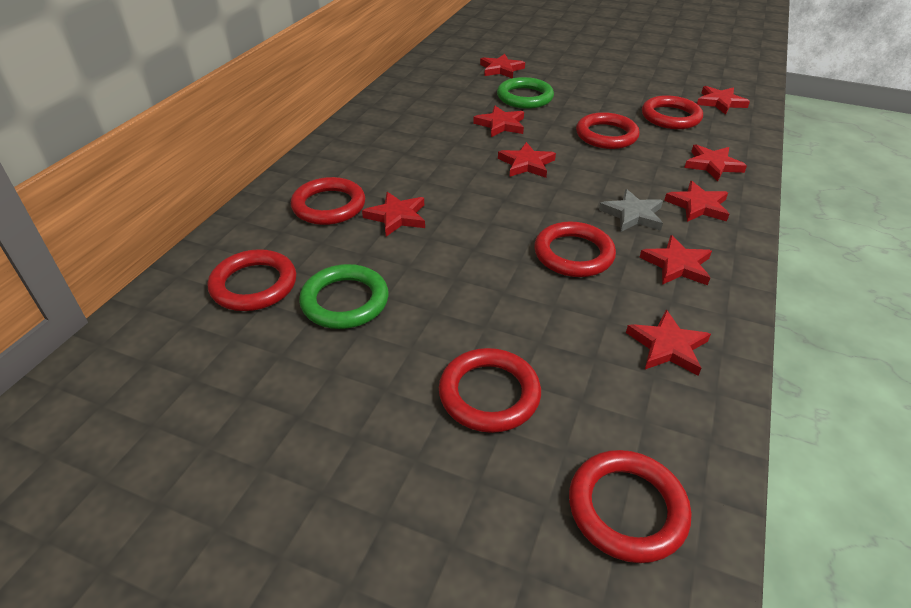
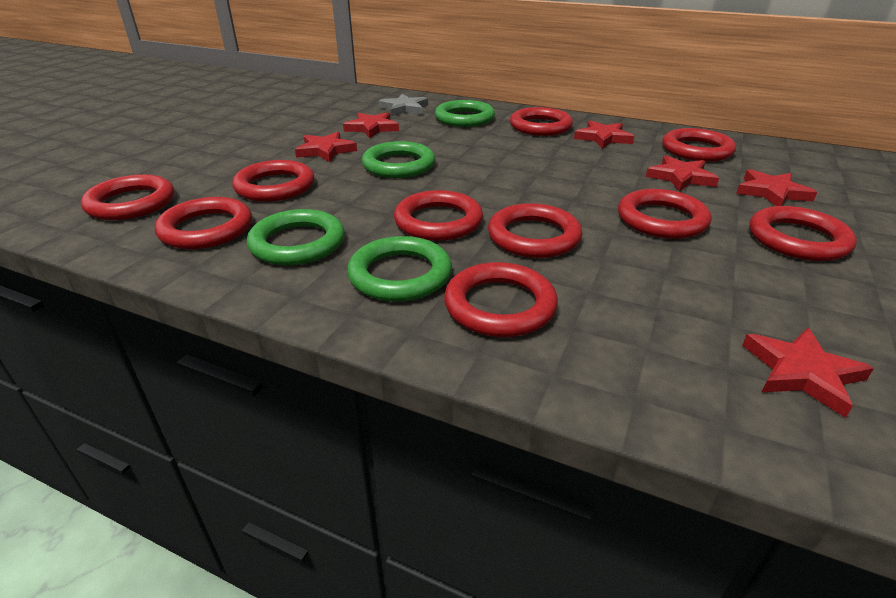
green ring: 2 -> 4
red ring: 7 -> 10
red star: 9 -> 6

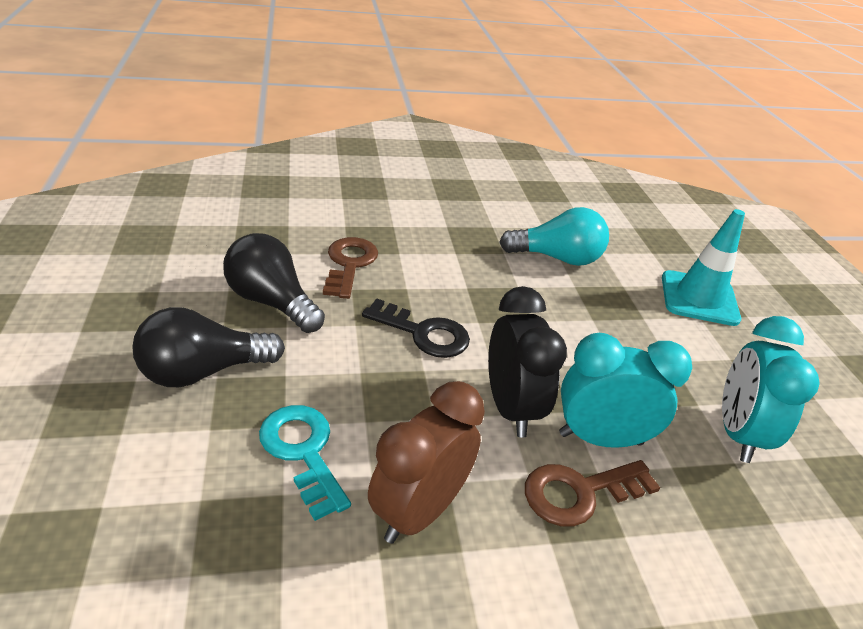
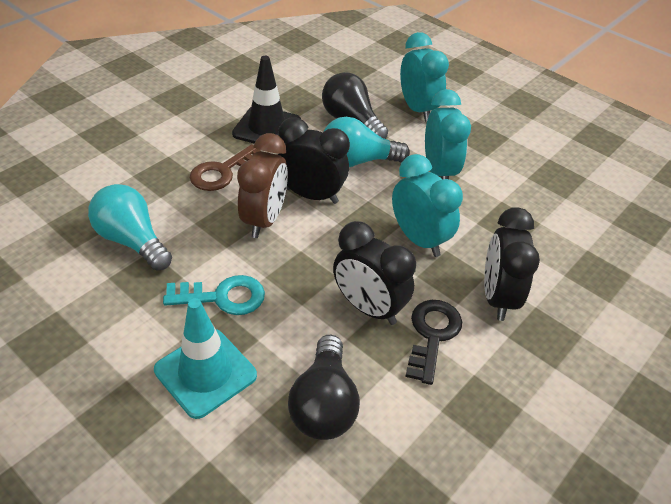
black clock: 1 -> 3
black traffic cone: 0 -> 1
brown key: 2 -> 1
turquoise clock: 2 -> 3
turquoise light bulb: 1 -> 2

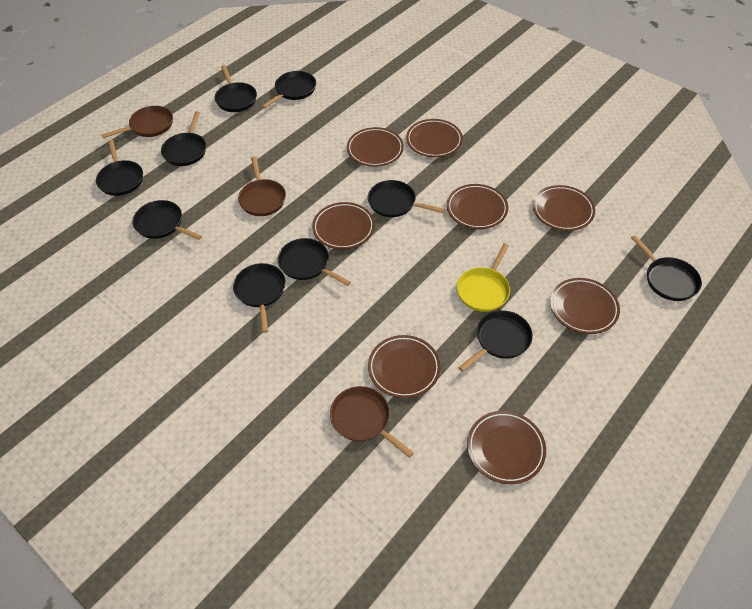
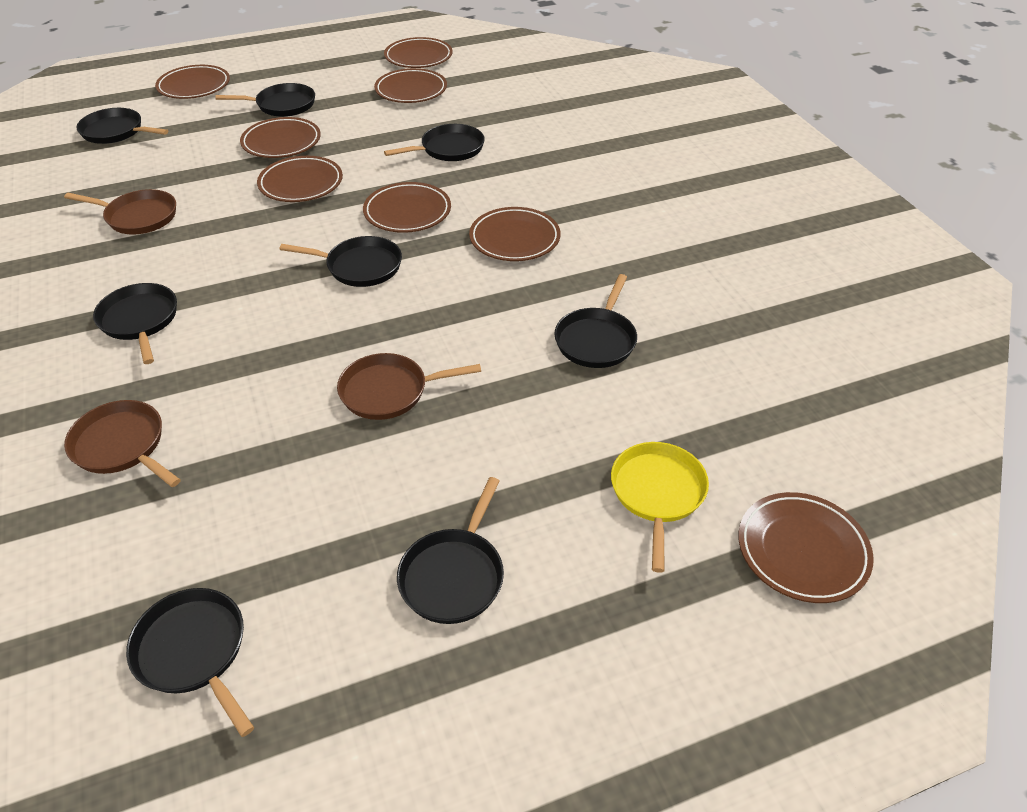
black pan: 10 -> 8

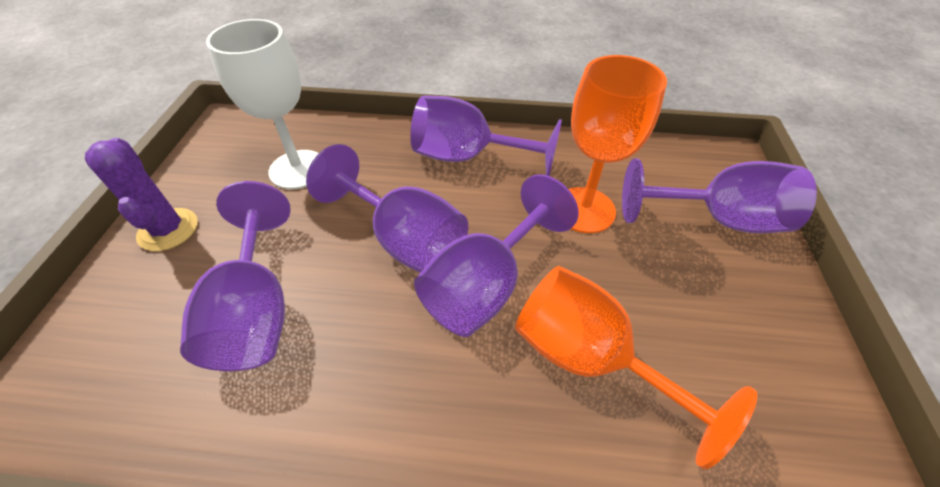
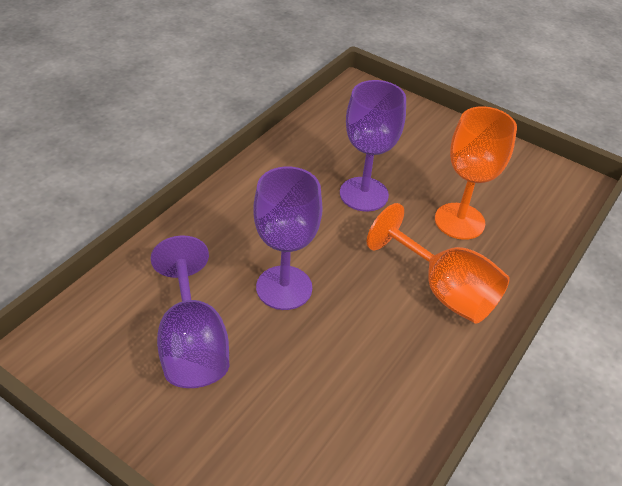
purple cactus: 1 -> 0
purple goblet: 5 -> 3
white goblet: 1 -> 0

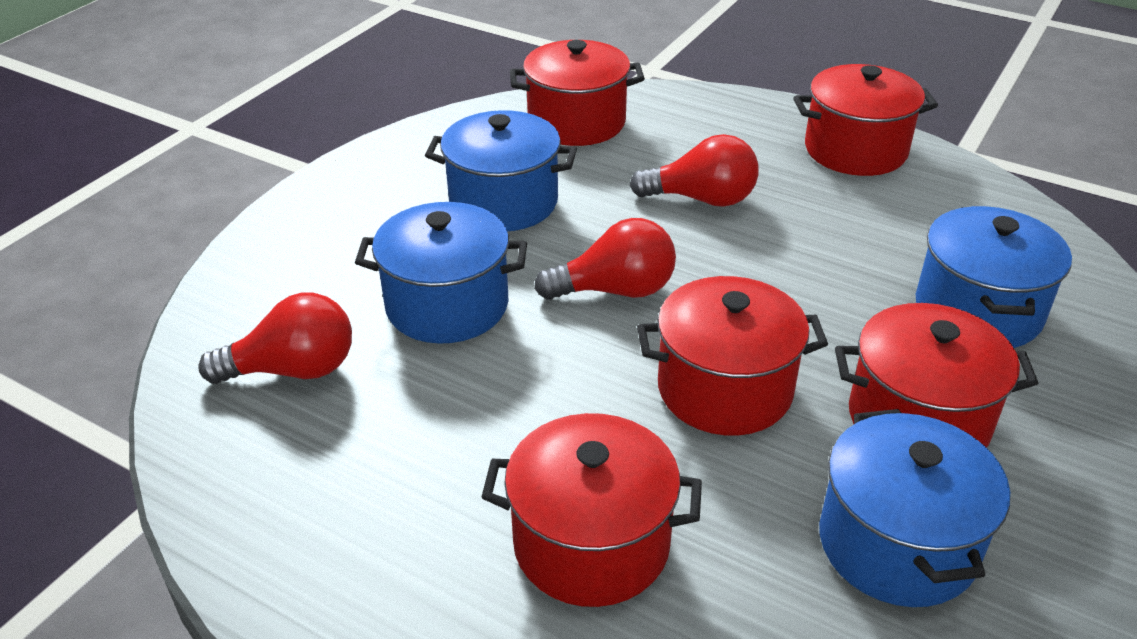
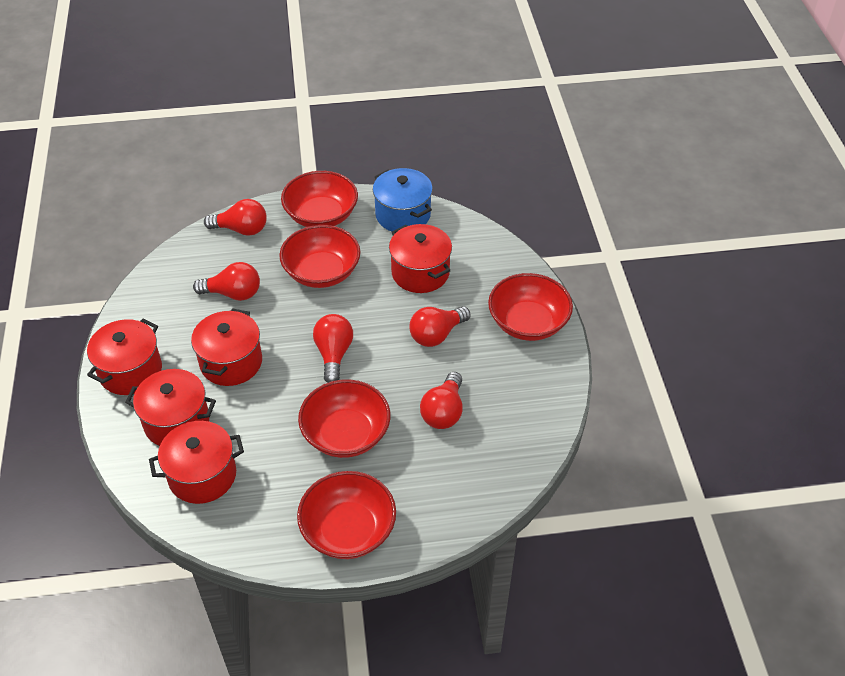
blue pot: 4 -> 1
red bowl: 0 -> 5
red light bulb: 3 -> 5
# # #
Task to complete |
Could you give again precisely the lines from the one containing "brown key: 2 -> 1" through the final line of the material above, both included, and no others, dropping the pictures?

Completed exercise |
brown key: 2 -> 1
turquoise clock: 2 -> 3
turquoise light bulb: 1 -> 2

black pan: 10 -> 8

purple cactus: 1 -> 0
purple goblet: 5 -> 3
white goblet: 1 -> 0

blue pot: 4 -> 1
red bowl: 0 -> 5
red light bulb: 3 -> 5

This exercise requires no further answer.